* _Dataset content_
- Opening Delimiter -
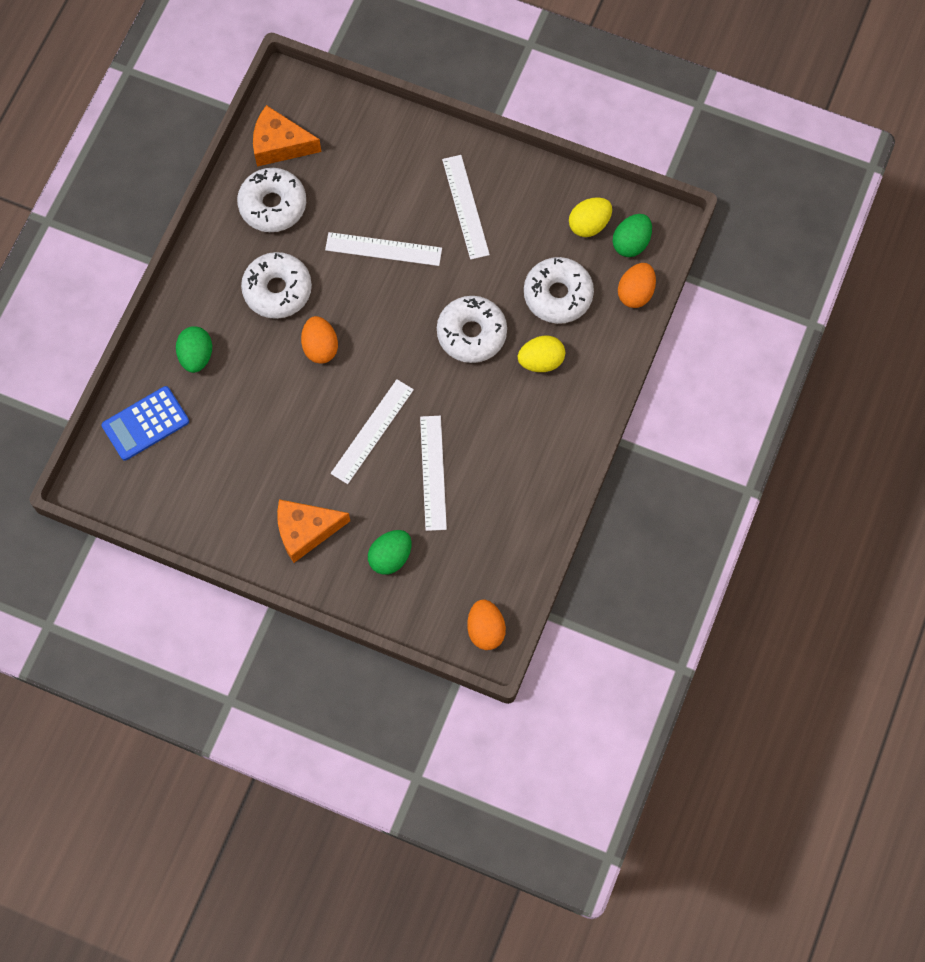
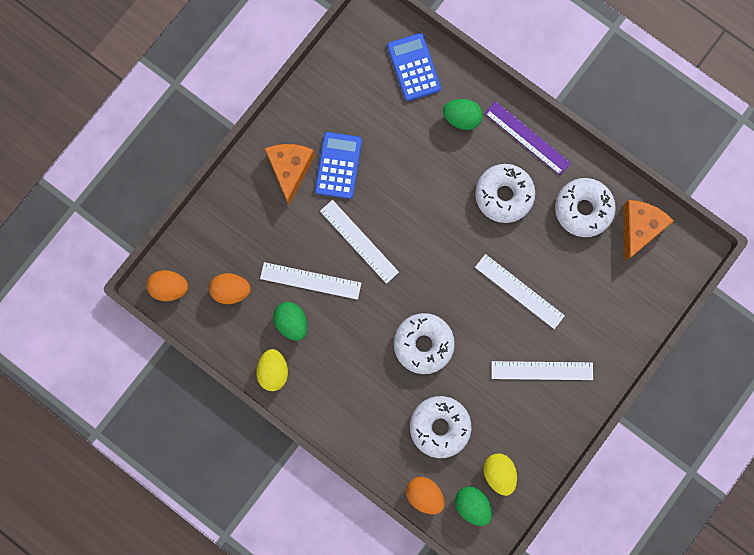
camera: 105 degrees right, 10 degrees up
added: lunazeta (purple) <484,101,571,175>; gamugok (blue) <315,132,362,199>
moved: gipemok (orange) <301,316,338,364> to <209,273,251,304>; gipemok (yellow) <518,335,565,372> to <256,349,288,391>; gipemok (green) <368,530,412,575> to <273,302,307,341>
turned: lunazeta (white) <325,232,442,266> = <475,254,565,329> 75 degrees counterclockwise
- Closing Delimiter -
* _Assignment_
Which lines in the data above hold the word "lunazeta"? Return each of them.

* _Worked solution_
added: lunazeta (purple) <484,101,571,175>; gamugok (blue) <315,132,362,199>
turned: lunazeta (white) <325,232,442,266> = <475,254,565,329> 75 degrees counterclockwise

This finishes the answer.